## YOUR INSTRUCTIONS:
The answer should consist of each line from the data below that includes "brown".

## EXERCISE INPUT:
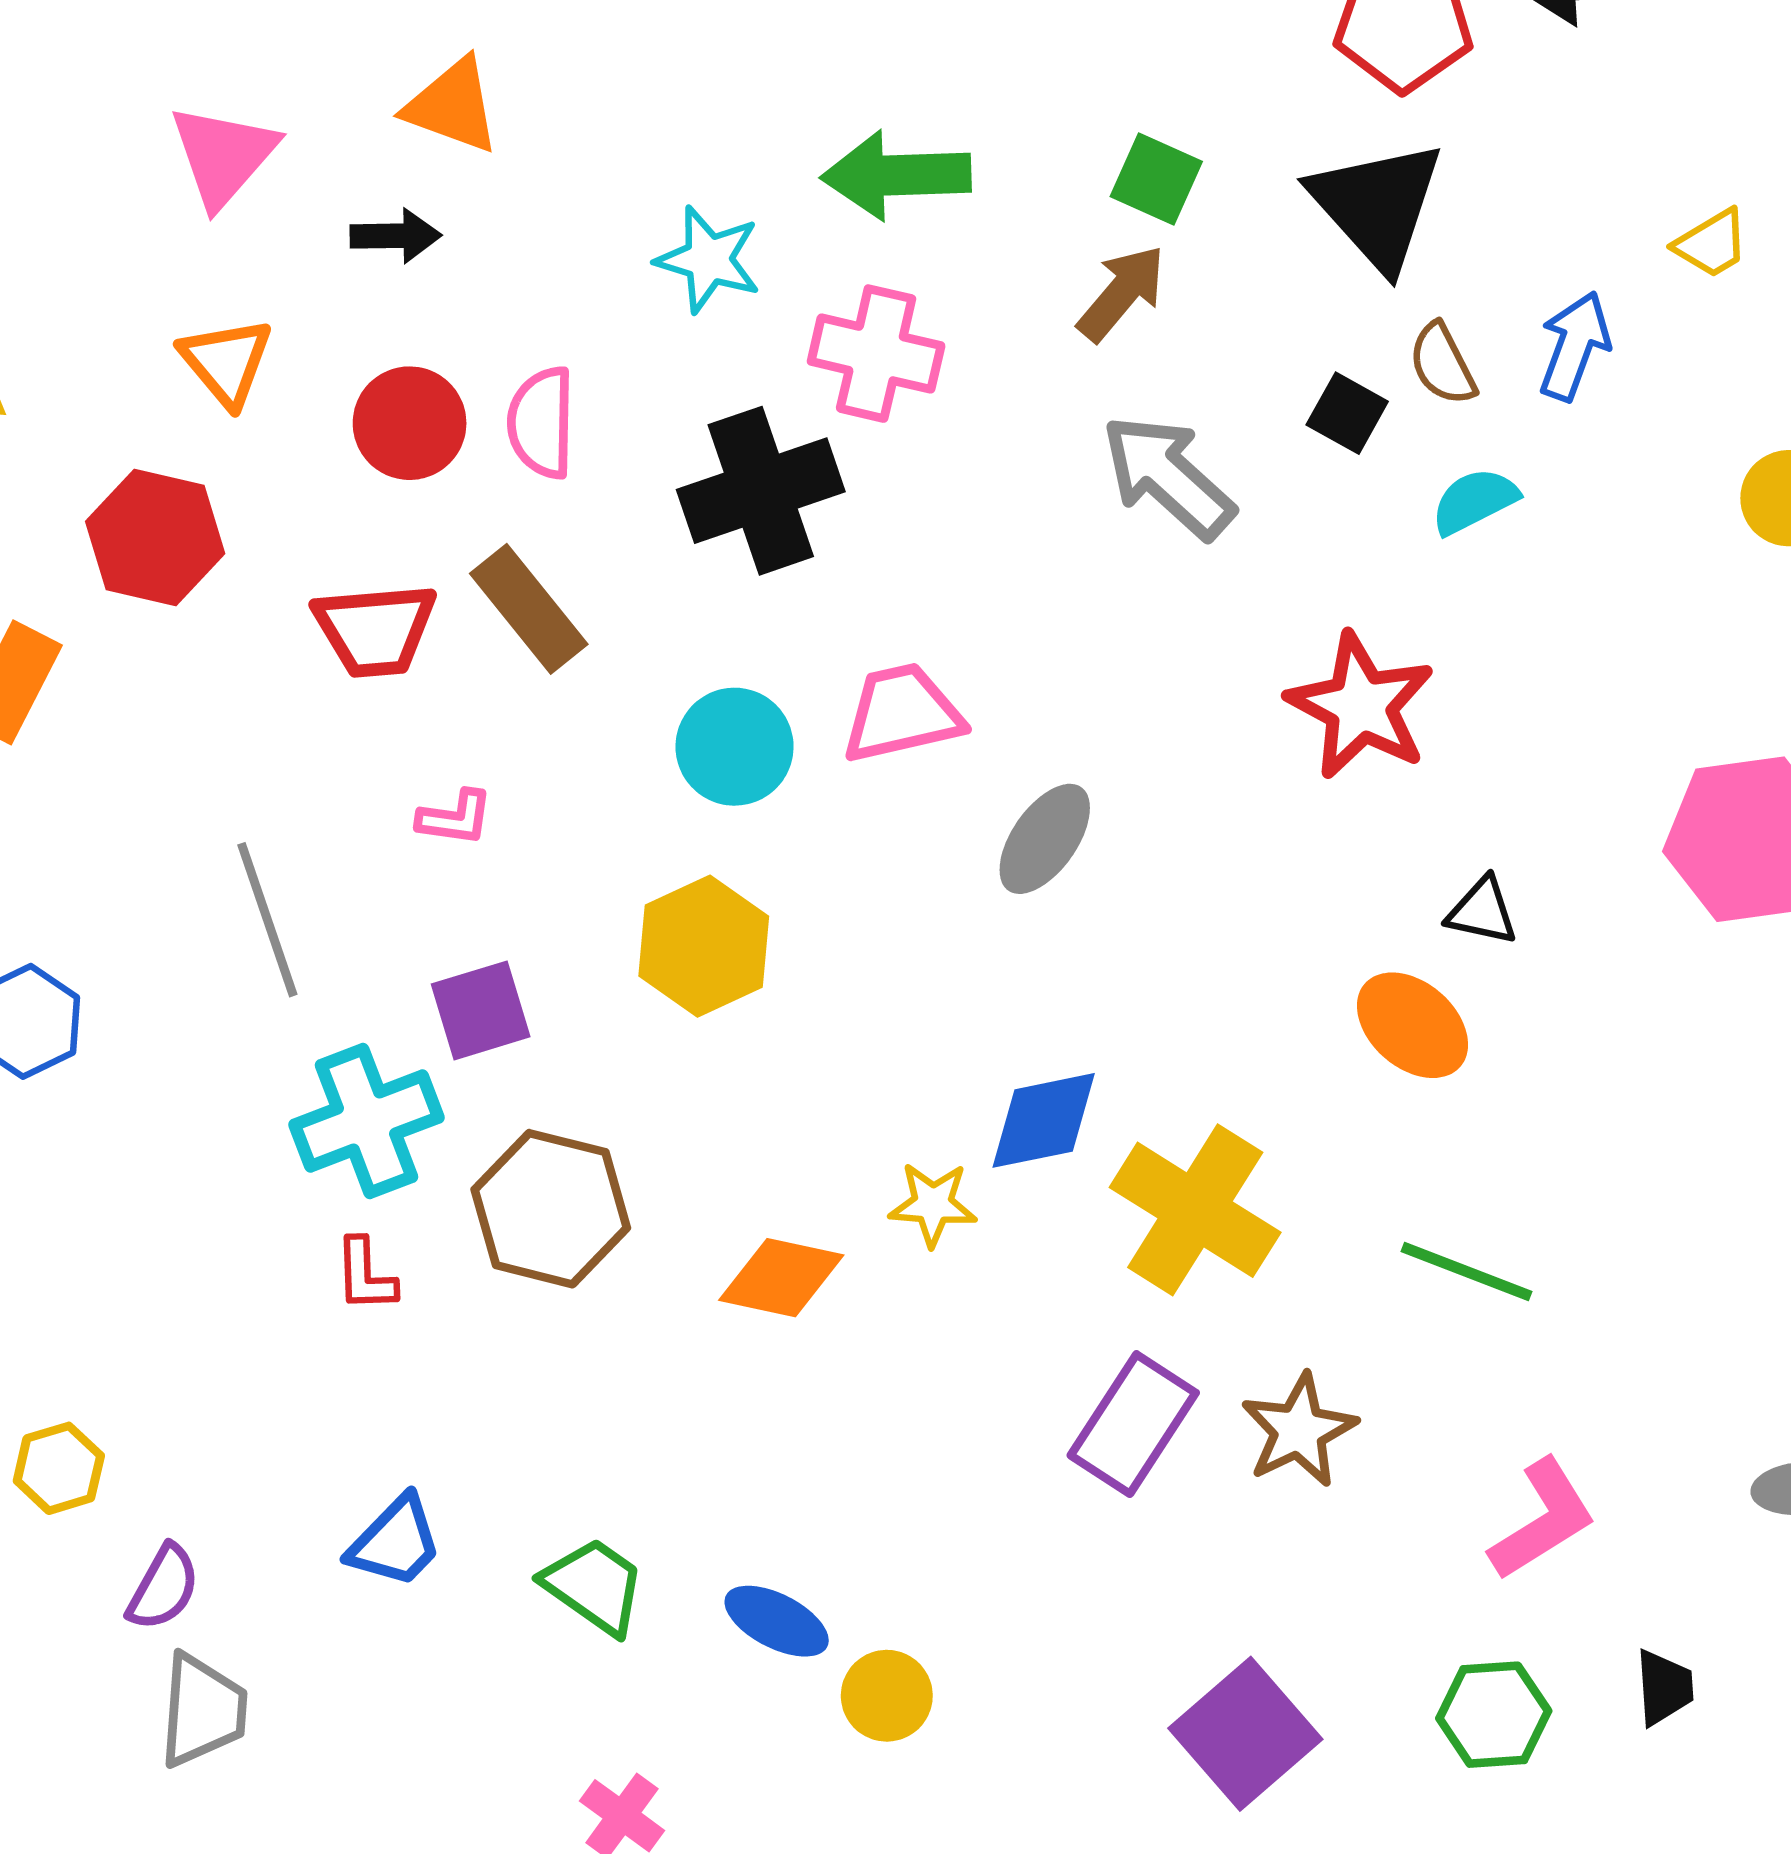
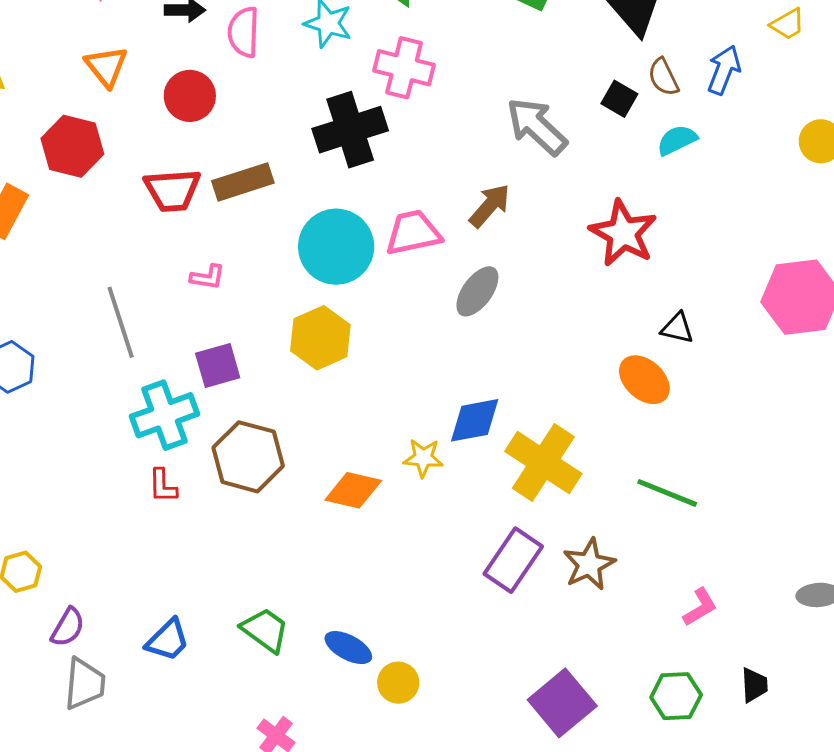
brown arrow: (1122, 293) -> (490, 206), moved
pink semicircle: (541, 423) -> (244, 32), moved
brown rectangle: (529, 609) -> (243, 182), turned -70
cyan circle: (735, 747) -> (336, 247), size x1.4
pink L-shape: (1543, 1520) -> (700, 607), size x0.7
blue trapezoid: (395, 1542) -> (168, 640), moved

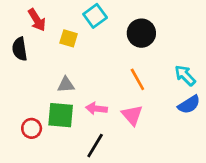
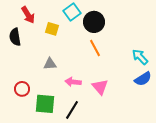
black circle: (141, 33) -> (94, 22), moved
orange line: (137, 79) -> (95, 48), moved
green square: (61, 115) -> (45, 104), moved
red circle: (32, 128) -> (22, 89), moved

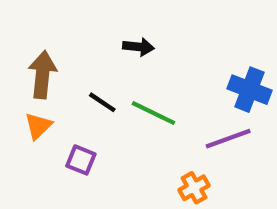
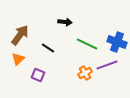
brown arrow: (42, 75) -> (20, 35), turned 30
green line: (153, 113) -> (87, 44), moved
orange cross: (194, 188) -> (85, 73), moved

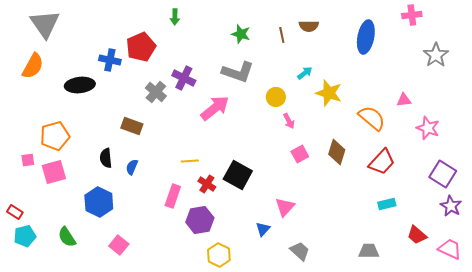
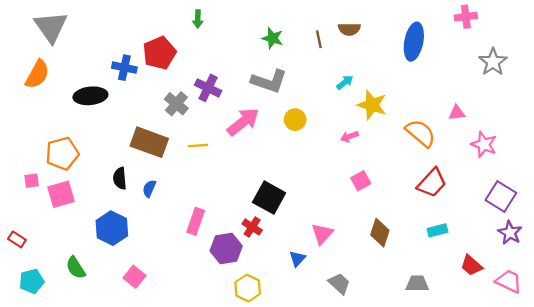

## RESULT FOR THIS EXERCISE:
brown arrow: (1122, 293) -> (490, 206), moved
brown rectangle: (529, 609) -> (243, 182), turned -70
brown arrow: (42, 75) -> (20, 35), turned 30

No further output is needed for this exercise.